-------- Raw data
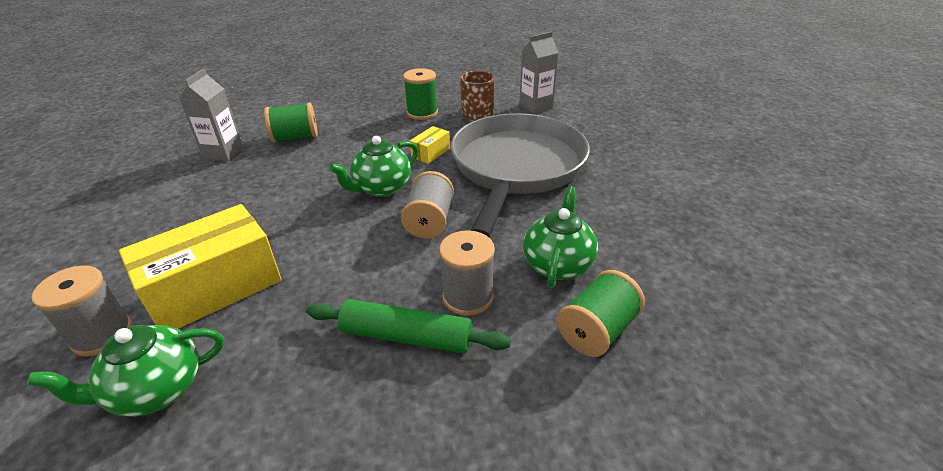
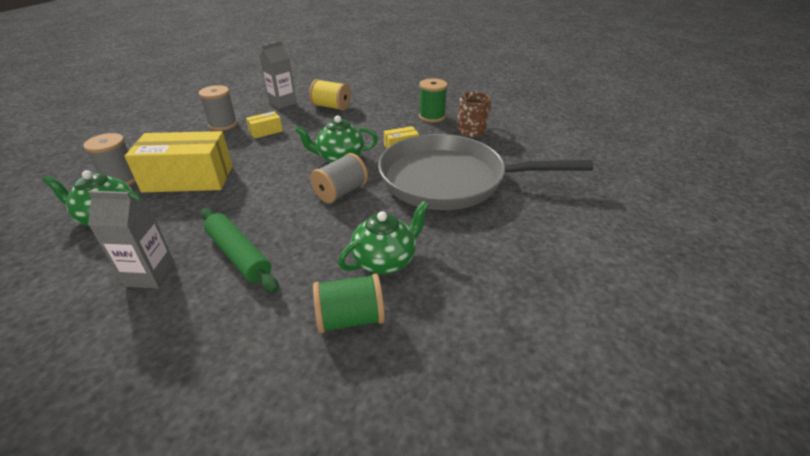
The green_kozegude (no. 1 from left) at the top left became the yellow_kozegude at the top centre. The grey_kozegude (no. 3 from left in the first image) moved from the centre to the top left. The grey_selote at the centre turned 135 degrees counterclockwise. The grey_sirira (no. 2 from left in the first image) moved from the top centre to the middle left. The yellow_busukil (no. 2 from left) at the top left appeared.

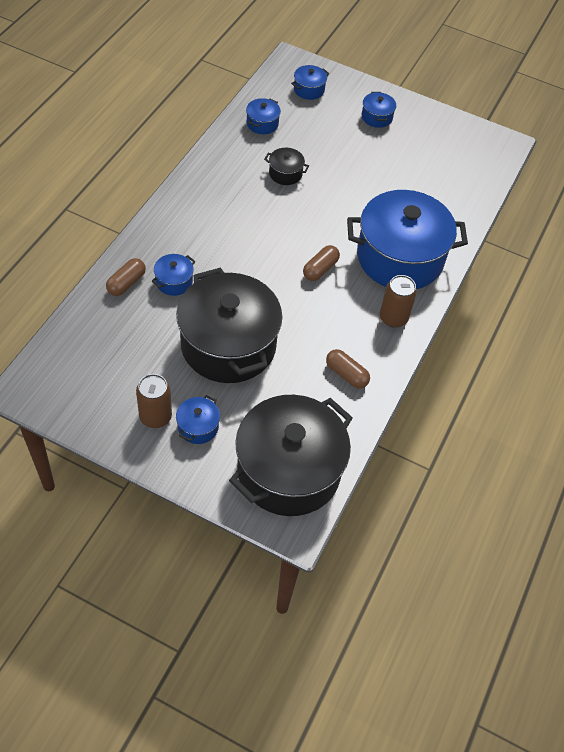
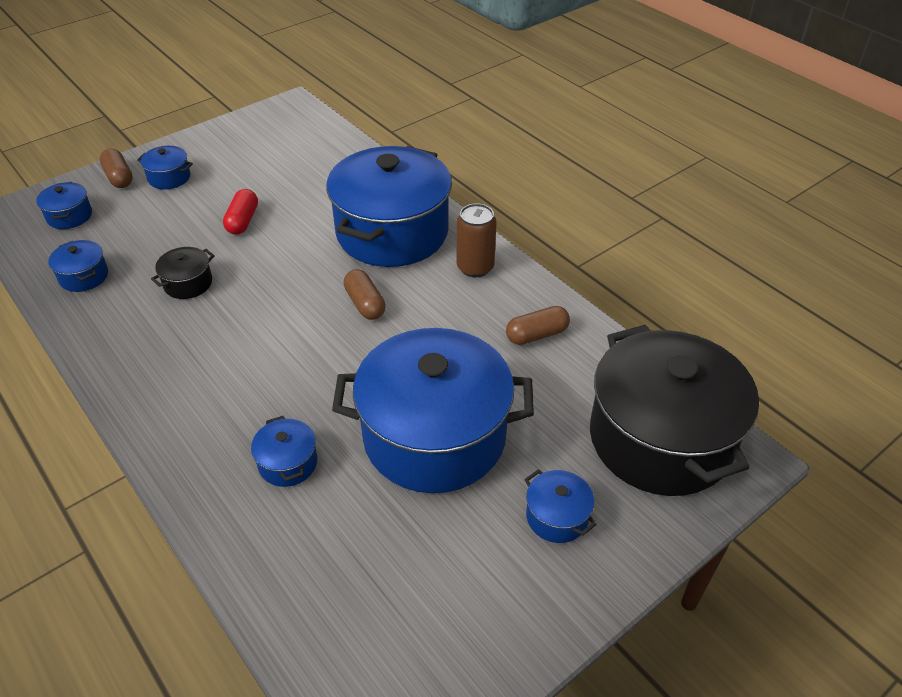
The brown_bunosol (no. 1 from left) moved from the middle left to the top left. The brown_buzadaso (no. 1 from left) at the middle left disappeared. The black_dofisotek (no. 1 from left) at the centre became the blue_dofisotek (no. 6 from left) at the centre. The red_bunosol at the top left appeared.

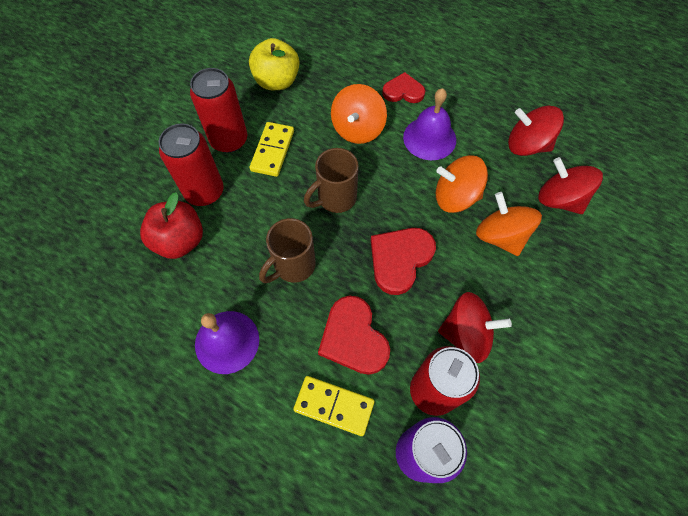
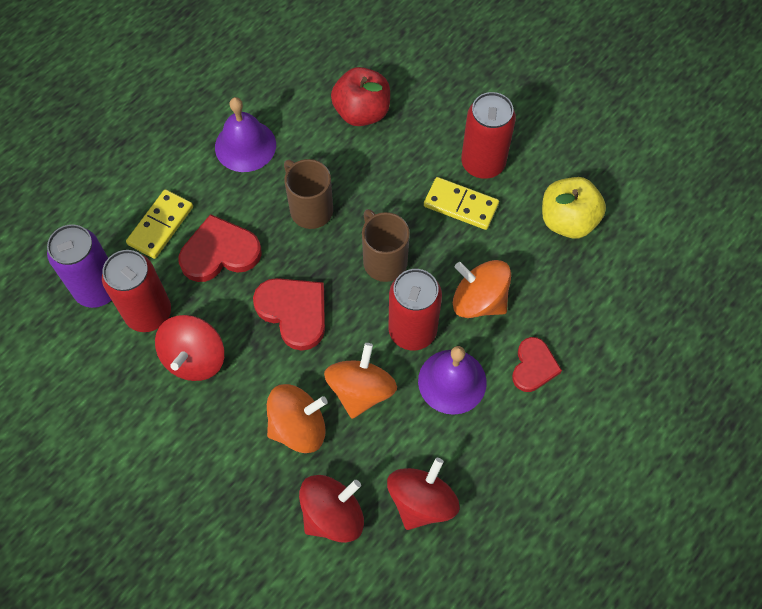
The red_buzadaso (no. 1 from left in the first image) moved from the top left to the centre.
----------------
▸ Required work
Once the lines containing "became" in the data above are counted, give the total by itself.

▸ Task output
2